* **Problem to solve**: Repeat every line that appears below, with nothing altered.

= = = =

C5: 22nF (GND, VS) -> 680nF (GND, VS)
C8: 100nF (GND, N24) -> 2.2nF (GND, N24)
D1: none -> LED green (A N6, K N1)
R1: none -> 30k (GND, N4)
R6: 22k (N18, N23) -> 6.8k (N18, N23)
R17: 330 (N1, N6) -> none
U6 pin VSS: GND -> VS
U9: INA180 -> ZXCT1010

= = = =

* **Task answer**:
C5: 22nF (GND, VS) -> 680nF (GND, VS)
C8: 100nF (GND, N24) -> 2.2nF (GND, N24)
D1: none -> LED green (A N6, K N1)
R1: none -> 30k (GND, N4)
R6: 22k (N18, N23) -> 6.8k (N18, N23)
R17: 330 (N1, N6) -> none
U6 pin VSS: GND -> VS
U9: INA180 -> ZXCT1010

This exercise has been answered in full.